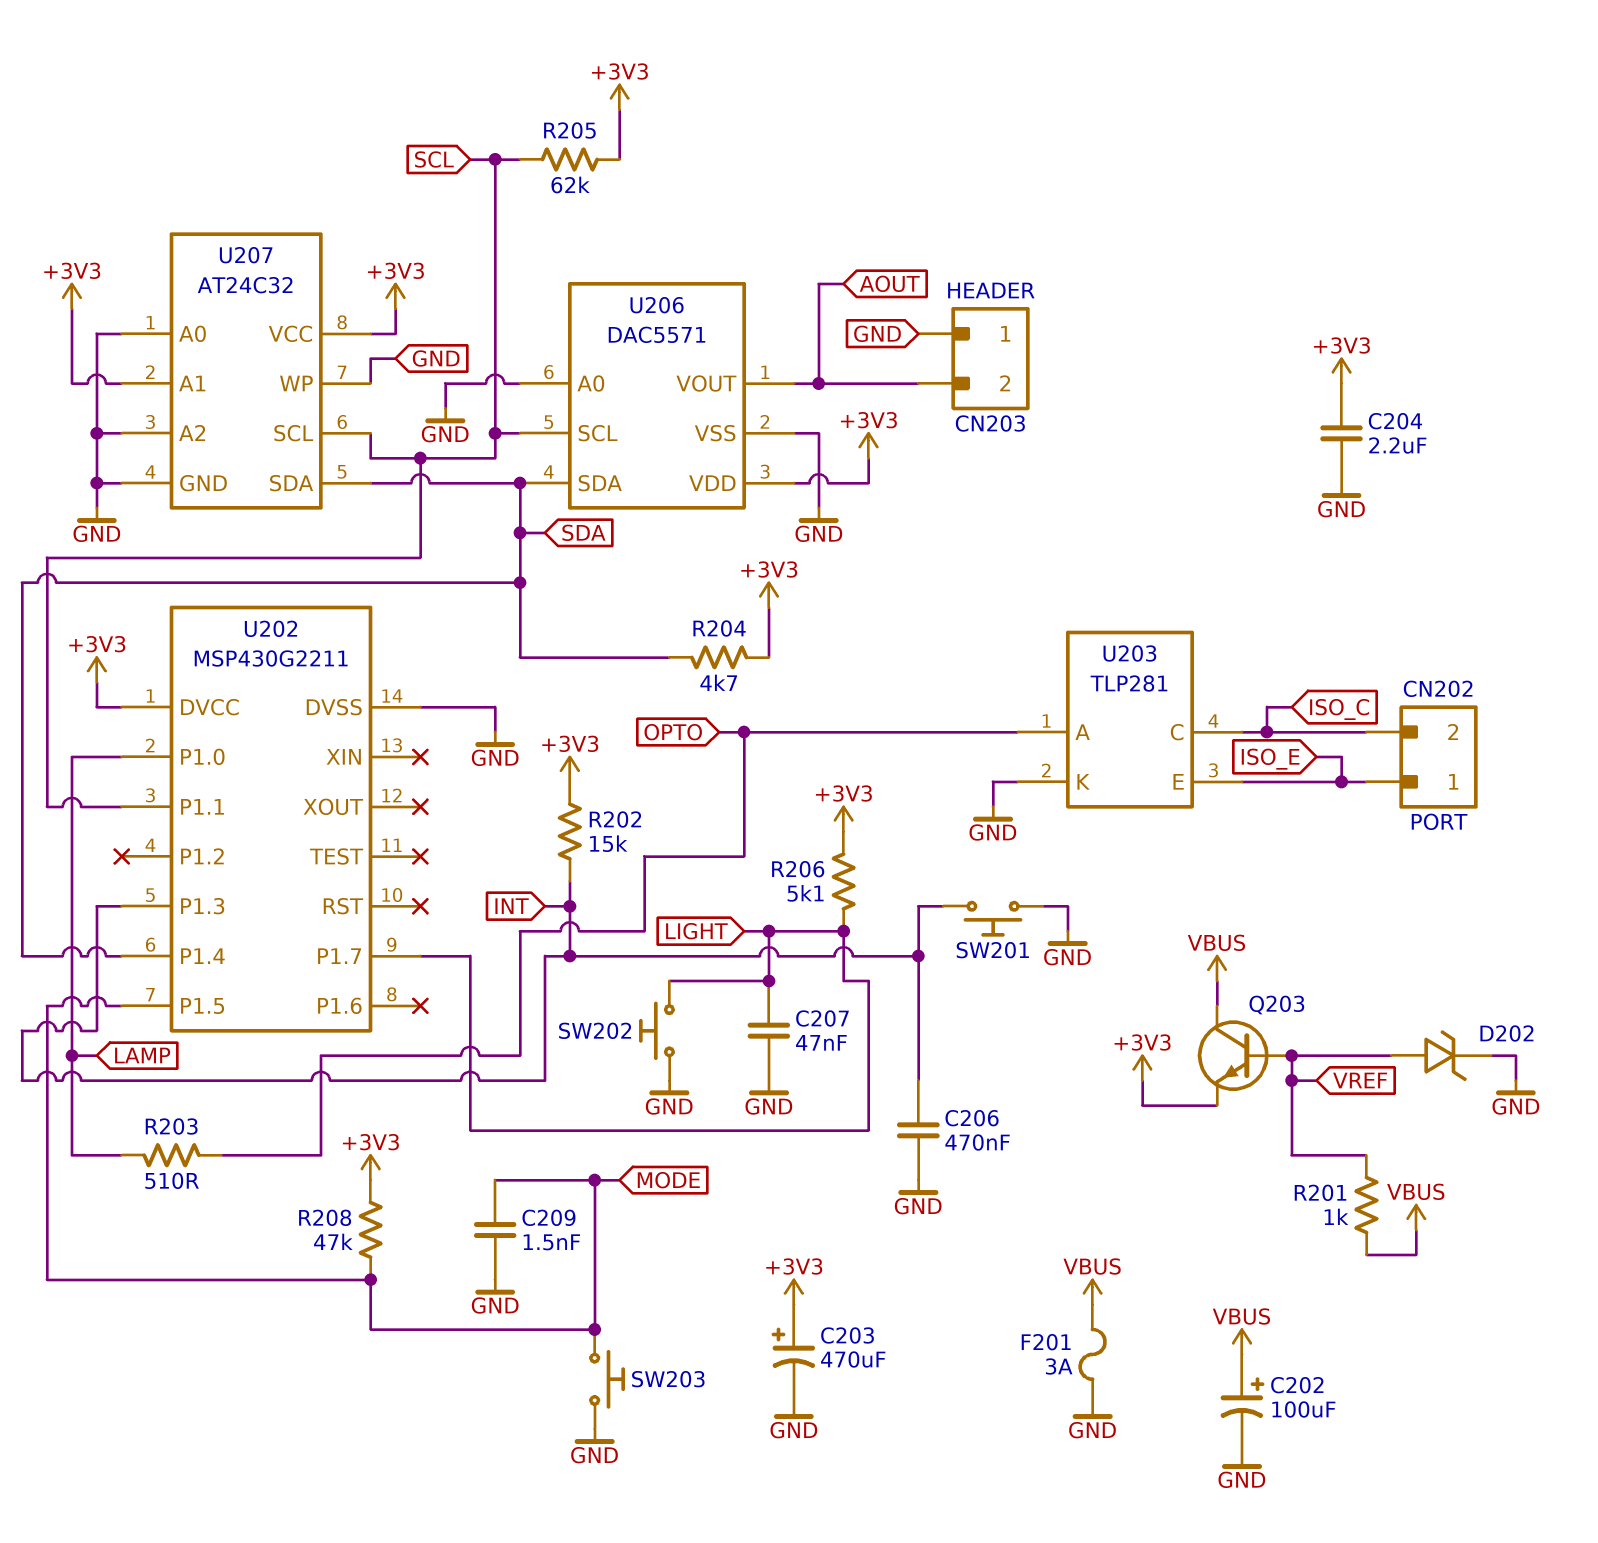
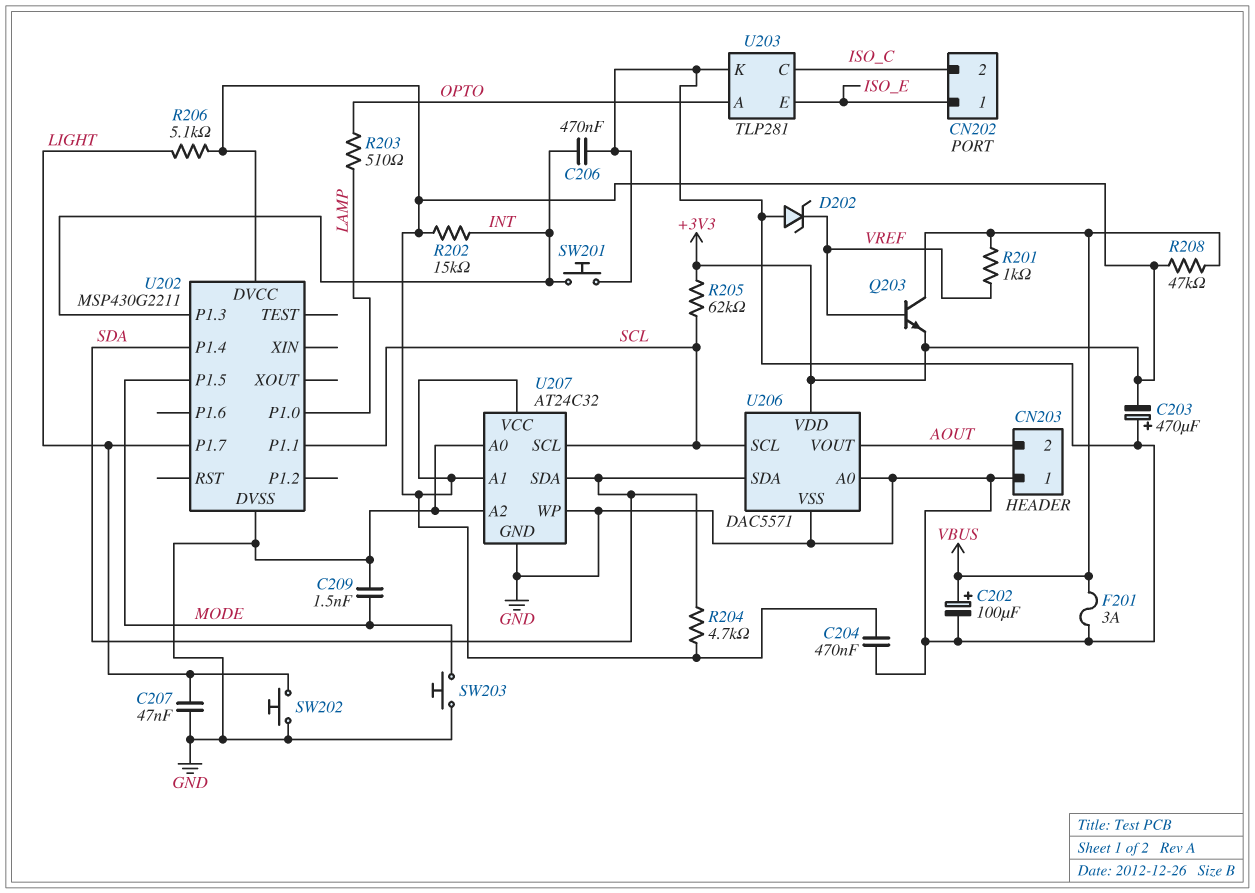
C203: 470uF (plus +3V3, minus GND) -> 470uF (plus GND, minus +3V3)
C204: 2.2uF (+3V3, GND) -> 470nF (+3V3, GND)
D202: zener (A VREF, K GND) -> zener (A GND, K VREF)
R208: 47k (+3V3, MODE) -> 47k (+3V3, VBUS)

---

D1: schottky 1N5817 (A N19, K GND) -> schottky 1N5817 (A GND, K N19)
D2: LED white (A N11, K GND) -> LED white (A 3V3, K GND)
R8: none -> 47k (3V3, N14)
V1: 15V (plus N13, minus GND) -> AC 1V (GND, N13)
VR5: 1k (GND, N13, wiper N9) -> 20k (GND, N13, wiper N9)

Exercise instructions
Using the data above, print exactly the lines from the line that contains "D2: LED white" through the line that contains "VR5: 1k (GND, N13, wiper", with both included.

Result
D2: LED white (A N11, K GND) -> LED white (A 3V3, K GND)
R8: none -> 47k (3V3, N14)
V1: 15V (plus N13, minus GND) -> AC 1V (GND, N13)
VR5: 1k (GND, N13, wiper N9) -> 20k (GND, N13, wiper N9)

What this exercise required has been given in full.